--- START ---

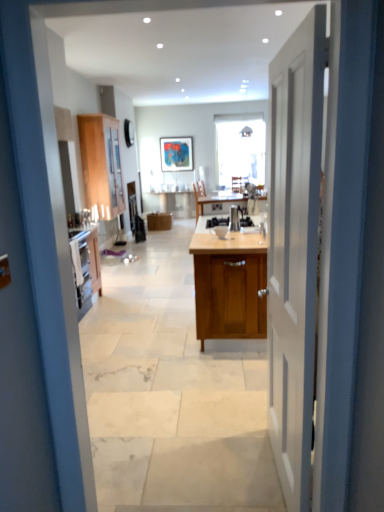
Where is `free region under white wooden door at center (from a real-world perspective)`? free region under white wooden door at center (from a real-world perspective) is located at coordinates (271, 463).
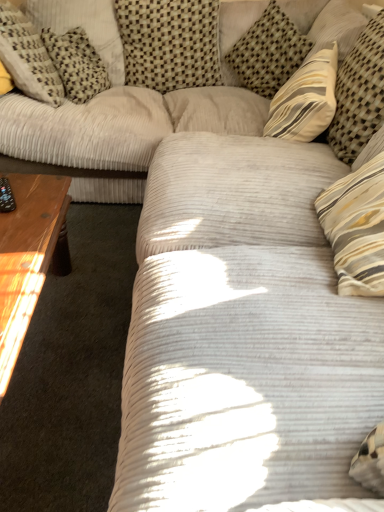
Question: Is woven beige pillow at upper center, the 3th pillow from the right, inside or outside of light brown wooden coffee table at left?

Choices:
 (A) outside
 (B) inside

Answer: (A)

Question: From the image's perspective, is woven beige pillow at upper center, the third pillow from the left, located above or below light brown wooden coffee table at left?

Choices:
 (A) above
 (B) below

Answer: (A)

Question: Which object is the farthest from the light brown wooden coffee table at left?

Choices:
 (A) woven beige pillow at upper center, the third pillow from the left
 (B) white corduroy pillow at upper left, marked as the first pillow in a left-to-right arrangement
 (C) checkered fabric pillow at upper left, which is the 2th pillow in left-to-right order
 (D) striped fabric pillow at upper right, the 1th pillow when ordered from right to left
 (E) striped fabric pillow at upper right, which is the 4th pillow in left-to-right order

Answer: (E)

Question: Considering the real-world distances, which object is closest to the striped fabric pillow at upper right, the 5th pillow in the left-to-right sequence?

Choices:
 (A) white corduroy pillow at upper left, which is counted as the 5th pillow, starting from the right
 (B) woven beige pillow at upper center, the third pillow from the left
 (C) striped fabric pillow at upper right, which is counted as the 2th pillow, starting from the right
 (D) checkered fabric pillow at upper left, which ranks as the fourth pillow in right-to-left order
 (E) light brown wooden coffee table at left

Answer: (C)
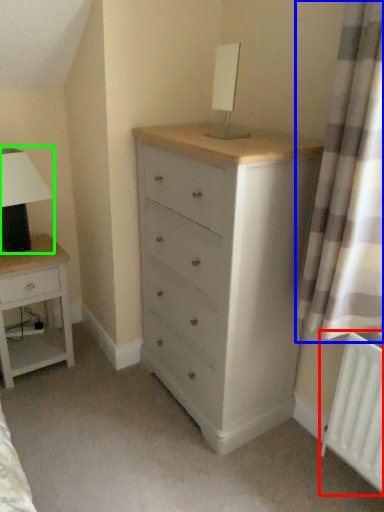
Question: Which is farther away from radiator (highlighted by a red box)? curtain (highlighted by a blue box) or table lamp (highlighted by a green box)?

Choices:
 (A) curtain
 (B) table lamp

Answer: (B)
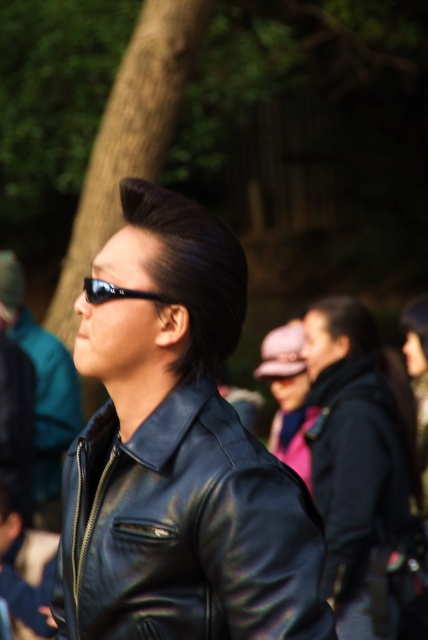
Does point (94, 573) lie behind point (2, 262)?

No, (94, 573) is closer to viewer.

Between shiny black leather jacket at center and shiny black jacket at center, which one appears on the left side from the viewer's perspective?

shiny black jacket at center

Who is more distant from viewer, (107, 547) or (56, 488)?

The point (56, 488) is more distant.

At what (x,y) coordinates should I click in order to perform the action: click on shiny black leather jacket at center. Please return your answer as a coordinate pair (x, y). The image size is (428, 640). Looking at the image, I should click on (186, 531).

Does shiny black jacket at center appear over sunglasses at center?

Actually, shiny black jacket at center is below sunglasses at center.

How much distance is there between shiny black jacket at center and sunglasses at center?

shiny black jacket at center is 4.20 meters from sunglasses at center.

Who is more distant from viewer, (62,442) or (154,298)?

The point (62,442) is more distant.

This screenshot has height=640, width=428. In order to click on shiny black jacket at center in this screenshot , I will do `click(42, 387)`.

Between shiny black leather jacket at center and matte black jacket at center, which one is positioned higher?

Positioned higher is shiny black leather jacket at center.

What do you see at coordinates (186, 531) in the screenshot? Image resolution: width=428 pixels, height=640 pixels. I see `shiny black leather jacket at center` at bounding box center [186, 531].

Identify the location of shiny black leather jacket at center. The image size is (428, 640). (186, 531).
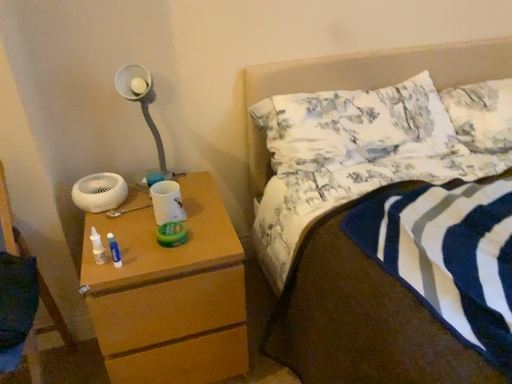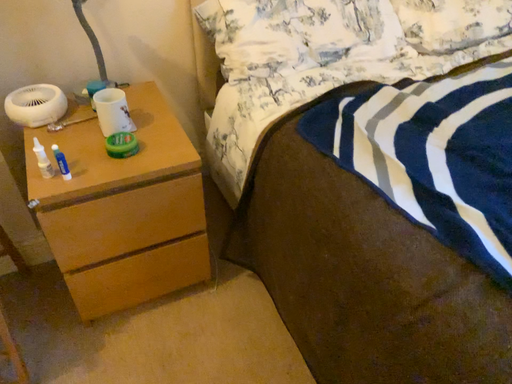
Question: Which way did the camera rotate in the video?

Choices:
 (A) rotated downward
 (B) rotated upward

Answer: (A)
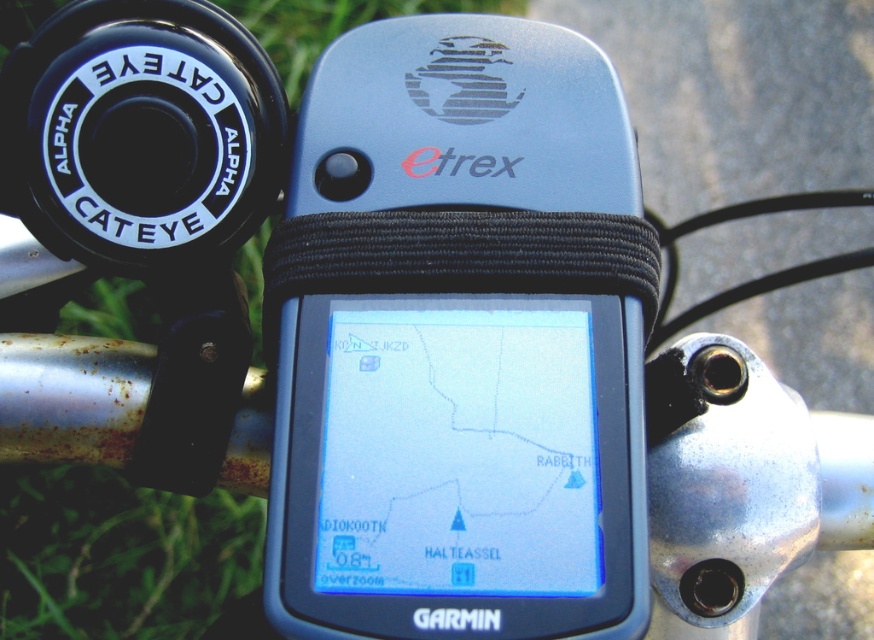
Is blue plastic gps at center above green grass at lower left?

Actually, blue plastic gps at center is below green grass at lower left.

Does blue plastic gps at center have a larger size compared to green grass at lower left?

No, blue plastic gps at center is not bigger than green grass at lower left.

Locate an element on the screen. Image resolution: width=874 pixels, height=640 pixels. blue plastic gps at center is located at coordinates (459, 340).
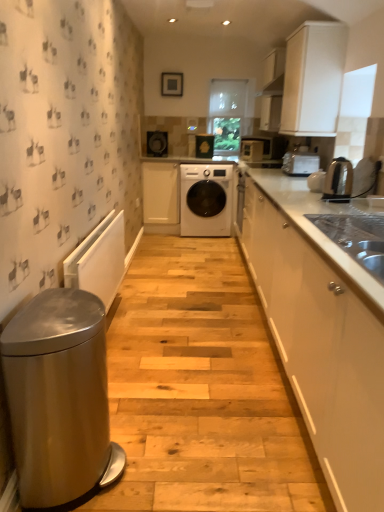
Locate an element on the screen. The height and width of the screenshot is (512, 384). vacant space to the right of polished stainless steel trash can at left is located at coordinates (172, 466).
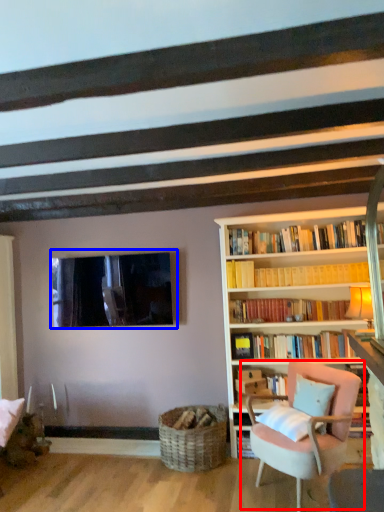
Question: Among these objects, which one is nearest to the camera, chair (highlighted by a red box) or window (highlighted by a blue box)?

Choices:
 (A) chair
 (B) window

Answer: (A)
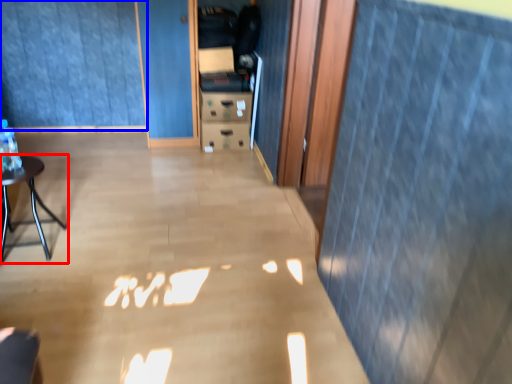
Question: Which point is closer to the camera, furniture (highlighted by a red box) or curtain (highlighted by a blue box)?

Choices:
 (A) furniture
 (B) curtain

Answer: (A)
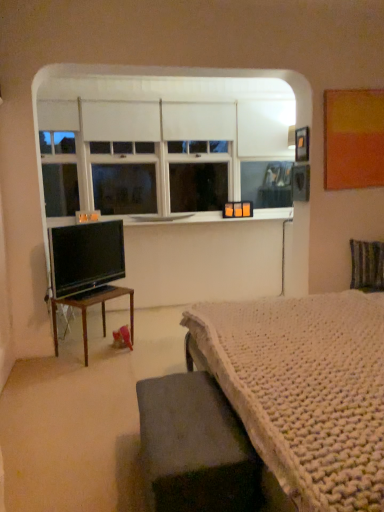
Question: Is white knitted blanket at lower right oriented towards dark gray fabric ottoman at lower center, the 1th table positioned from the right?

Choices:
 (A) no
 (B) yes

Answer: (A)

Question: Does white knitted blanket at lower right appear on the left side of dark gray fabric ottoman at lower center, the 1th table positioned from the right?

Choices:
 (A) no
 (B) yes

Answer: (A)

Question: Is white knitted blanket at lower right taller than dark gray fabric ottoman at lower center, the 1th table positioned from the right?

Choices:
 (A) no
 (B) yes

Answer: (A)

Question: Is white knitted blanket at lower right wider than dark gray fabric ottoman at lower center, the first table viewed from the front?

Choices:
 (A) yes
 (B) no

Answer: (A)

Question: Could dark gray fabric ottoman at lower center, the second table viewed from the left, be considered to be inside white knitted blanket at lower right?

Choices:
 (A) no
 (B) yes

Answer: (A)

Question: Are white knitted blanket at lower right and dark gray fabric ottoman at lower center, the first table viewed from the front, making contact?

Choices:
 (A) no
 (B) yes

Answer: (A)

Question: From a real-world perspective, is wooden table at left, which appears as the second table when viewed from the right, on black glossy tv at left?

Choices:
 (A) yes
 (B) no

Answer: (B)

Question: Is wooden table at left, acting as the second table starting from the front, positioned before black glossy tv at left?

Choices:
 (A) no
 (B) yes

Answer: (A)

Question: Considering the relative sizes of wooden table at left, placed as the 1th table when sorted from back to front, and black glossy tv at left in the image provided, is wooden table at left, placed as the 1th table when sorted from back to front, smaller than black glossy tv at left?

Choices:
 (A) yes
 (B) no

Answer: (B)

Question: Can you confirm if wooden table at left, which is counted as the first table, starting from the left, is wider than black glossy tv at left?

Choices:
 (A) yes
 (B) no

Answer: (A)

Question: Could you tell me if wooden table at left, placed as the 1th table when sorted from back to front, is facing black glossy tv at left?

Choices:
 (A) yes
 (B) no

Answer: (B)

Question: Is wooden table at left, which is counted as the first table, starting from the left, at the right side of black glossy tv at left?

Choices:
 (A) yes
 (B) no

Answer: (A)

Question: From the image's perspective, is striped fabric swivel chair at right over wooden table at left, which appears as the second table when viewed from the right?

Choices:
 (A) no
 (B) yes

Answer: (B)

--- END ---

▶ What is needed:
Reproduce the material above with every "coffee table" switched to "low table", changing nothing else. Leave the pictures out of your answer.

▶ Answer to this task:
Where is `free region under white wooden door at center (from a real-world perspective)`? free region under white wooden door at center (from a real-world perspective) is located at coordinates (271, 463).
Question: Is woven beige pillow at upper center, the 3th pillow from the right, inside or outside of light brown wooden low table at left?

Choices:
 (A) outside
 (B) inside

Answer: (A)

Question: From the image's perspective, is woven beige pillow at upper center, the third pillow from the left, located above or below light brown wooden low table at left?

Choices:
 (A) above
 (B) below

Answer: (A)

Question: Which object is the farthest from the light brown wooden low table at left?

Choices:
 (A) woven beige pillow at upper center, the third pillow from the left
 (B) white corduroy pillow at upper left, marked as the first pillow in a left-to-right arrangement
 (C) checkered fabric pillow at upper left, which is the 2th pillow in left-to-right order
 (D) striped fabric pillow at upper right, the 1th pillow when ordered from right to left
 (E) striped fabric pillow at upper right, which is the 4th pillow in left-to-right order

Answer: (E)

Question: Considering the real-world distances, which object is closest to the striped fabric pillow at upper right, the 5th pillow in the left-to-right sequence?

Choices:
 (A) white corduroy pillow at upper left, which is counted as the 5th pillow, starting from the right
 (B) woven beige pillow at upper center, the third pillow from the left
 (C) striped fabric pillow at upper right, which is counted as the 2th pillow, starting from the right
 (D) checkered fabric pillow at upper left, which ranks as the fourth pillow in right-to-left order
 (E) light brown wooden low table at left

Answer: (C)
Question: Which is farther away from radiator (highlighted by a red box)? curtain (highlighted by a blue box) or table lamp (highlighted by a green box)?

Choices:
 (A) curtain
 (B) table lamp

Answer: (B)
Does point (94, 573) lie behind point (2, 262)?

No, (94, 573) is closer to viewer.

Between shiny black leather jacket at center and shiny black jacket at center, which one appears on the left side from the viewer's perspective?

shiny black jacket at center

Who is more distant from viewer, (107, 547) or (56, 488)?

The point (56, 488) is more distant.

At what (x,y) coordinates should I click in order to perform the action: click on shiny black leather jacket at center. Please return your answer as a coordinate pair (x, y). The image size is (428, 640). Looking at the image, I should click on (186, 531).

Does shiny black jacket at center appear over sunglasses at center?

Actually, shiny black jacket at center is below sunglasses at center.

How much distance is there between shiny black jacket at center and sunglasses at center?

shiny black jacket at center is 4.20 meters from sunglasses at center.

Who is more distant from viewer, (62,442) or (154,298)?

The point (62,442) is more distant.

This screenshot has height=640, width=428. In order to click on shiny black jacket at center in this screenshot , I will do `click(42, 387)`.

Between shiny black leather jacket at center and matte black jacket at center, which one is positioned higher?

Positioned higher is shiny black leather jacket at center.

What do you see at coordinates (186, 531) in the screenshot? Image resolution: width=428 pixels, height=640 pixels. I see `shiny black leather jacket at center` at bounding box center [186, 531].

Identify the location of shiny black leather jacket at center. The image size is (428, 640). (186, 531).
Question: Which way did the camera rotate in the video?

Choices:
 (A) rotated downward
 (B) rotated upward

Answer: (A)
Is blue plastic gps at center above green grass at lower left?

Actually, blue plastic gps at center is below green grass at lower left.

Does blue plastic gps at center have a larger size compared to green grass at lower left?

No, blue plastic gps at center is not bigger than green grass at lower left.

Locate an element on the screen. Image resolution: width=874 pixels, height=640 pixels. blue plastic gps at center is located at coordinates (459, 340).
Locate an element on the screen. The height and width of the screenshot is (512, 384). vacant space to the right of polished stainless steel trash can at left is located at coordinates (172, 466).
Question: Among these objects, which one is nearest to the camera, chair (highlighted by a red box) or window (highlighted by a blue box)?

Choices:
 (A) chair
 (B) window

Answer: (A)
Question: Which point is closer to the camera, furniture (highlighted by a red box) or curtain (highlighted by a blue box)?

Choices:
 (A) furniture
 (B) curtain

Answer: (A)
Question: Is white knitted blanket at lower right oriented towards dark gray fabric ottoman at lower center, the 1th table positioned from the right?

Choices:
 (A) no
 (B) yes

Answer: (A)

Question: Does white knitted blanket at lower right appear on the left side of dark gray fabric ottoman at lower center, the 1th table positioned from the right?

Choices:
 (A) no
 (B) yes

Answer: (A)

Question: Is white knitted blanket at lower right taller than dark gray fabric ottoman at lower center, the 1th table positioned from the right?

Choices:
 (A) no
 (B) yes

Answer: (A)

Question: Is white knitted blanket at lower right wider than dark gray fabric ottoman at lower center, the first table viewed from the front?

Choices:
 (A) yes
 (B) no

Answer: (A)

Question: Could dark gray fabric ottoman at lower center, the second table viewed from the left, be considered to be inside white knitted blanket at lower right?

Choices:
 (A) no
 (B) yes

Answer: (A)

Question: Are white knitted blanket at lower right and dark gray fabric ottoman at lower center, the first table viewed from the front, making contact?

Choices:
 (A) no
 (B) yes

Answer: (A)

Question: From a real-world perspective, is wooden table at left, which appears as the second table when viewed from the right, on black glossy tv at left?

Choices:
 (A) yes
 (B) no

Answer: (B)

Question: Is wooden table at left, acting as the second table starting from the front, positioned before black glossy tv at left?

Choices:
 (A) no
 (B) yes

Answer: (A)

Question: Considering the relative sizes of wooden table at left, placed as the 1th table when sorted from back to front, and black glossy tv at left in the image provided, is wooden table at left, placed as the 1th table when sorted from back to front, smaller than black glossy tv at left?

Choices:
 (A) yes
 (B) no

Answer: (B)

Question: Can you confirm if wooden table at left, which is counted as the first table, starting from the left, is wider than black glossy tv at left?

Choices:
 (A) yes
 (B) no

Answer: (A)

Question: Could you tell me if wooden table at left, placed as the 1th table when sorted from back to front, is facing black glossy tv at left?

Choices:
 (A) yes
 (B) no

Answer: (B)

Question: Is wooden table at left, which is counted as the first table, starting from the left, at the right side of black glossy tv at left?

Choices:
 (A) yes
 (B) no

Answer: (A)

Question: From the image's perspective, is striped fabric swivel chair at right over wooden table at left, which appears as the second table when viewed from the right?

Choices:
 (A) no
 (B) yes

Answer: (B)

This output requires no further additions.